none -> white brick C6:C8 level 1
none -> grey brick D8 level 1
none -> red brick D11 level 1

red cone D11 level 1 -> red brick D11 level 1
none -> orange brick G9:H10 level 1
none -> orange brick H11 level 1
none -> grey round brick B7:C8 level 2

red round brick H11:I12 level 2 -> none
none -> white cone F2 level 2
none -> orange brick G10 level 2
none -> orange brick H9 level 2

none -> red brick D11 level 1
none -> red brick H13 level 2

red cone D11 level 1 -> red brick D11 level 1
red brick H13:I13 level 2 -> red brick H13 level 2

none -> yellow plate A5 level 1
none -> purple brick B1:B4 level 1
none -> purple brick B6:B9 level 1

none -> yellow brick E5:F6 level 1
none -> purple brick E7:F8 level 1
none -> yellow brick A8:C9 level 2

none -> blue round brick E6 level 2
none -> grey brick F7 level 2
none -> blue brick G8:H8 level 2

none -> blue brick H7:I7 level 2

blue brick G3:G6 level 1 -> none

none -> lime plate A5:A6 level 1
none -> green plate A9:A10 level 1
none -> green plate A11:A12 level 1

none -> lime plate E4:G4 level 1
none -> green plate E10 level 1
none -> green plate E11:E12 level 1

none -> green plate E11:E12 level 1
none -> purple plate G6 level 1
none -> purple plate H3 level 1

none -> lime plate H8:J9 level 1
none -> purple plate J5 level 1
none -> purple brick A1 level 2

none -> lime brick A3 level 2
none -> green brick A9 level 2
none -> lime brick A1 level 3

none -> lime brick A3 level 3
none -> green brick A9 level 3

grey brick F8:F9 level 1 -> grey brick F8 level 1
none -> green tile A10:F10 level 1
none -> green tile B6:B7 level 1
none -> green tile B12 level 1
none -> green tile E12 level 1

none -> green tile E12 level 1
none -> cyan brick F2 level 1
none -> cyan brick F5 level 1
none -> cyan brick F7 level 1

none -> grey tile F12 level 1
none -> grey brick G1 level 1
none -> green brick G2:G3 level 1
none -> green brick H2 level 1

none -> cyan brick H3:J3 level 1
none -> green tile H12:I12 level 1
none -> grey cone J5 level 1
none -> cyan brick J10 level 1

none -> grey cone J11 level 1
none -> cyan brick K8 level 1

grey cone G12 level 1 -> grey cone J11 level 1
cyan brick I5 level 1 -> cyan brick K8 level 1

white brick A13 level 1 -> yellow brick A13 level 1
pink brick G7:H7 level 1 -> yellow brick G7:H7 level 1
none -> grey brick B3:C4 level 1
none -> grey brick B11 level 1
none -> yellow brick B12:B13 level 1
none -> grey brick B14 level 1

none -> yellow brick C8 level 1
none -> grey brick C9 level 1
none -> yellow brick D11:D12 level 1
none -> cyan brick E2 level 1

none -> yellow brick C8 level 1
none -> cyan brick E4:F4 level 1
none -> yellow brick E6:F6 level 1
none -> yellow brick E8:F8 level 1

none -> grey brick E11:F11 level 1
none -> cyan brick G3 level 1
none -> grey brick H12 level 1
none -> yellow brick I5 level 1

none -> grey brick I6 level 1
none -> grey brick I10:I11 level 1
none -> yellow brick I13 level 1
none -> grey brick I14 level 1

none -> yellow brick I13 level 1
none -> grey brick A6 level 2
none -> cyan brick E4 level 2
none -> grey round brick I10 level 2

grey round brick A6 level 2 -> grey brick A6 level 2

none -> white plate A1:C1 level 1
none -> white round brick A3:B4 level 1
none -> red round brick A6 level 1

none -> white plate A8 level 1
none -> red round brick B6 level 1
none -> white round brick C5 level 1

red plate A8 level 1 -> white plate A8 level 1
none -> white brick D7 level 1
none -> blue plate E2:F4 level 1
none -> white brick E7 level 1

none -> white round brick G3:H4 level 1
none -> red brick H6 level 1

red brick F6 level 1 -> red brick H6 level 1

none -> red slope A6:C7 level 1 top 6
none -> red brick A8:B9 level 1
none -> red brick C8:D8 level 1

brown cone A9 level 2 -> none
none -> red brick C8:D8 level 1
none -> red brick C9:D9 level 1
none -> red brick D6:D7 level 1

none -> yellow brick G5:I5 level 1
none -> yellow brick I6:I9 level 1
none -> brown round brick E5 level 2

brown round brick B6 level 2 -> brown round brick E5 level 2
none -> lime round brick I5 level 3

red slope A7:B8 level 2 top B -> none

_ _ _ _

• _Problem to work on_:
Give back exactly the lines above starting at the line where "none -> yellow brick E5:F6 level 1" appears and ending at the line where "none -> blue brick H7:I7 level 2" appears, both included, with no other lines.

• _Answer to this exercise_:
none -> yellow brick E5:F6 level 1
none -> purple brick E7:F8 level 1
none -> yellow brick A8:C9 level 2

none -> blue round brick E6 level 2
none -> grey brick F7 level 2
none -> blue brick G8:H8 level 2

none -> blue brick H7:I7 level 2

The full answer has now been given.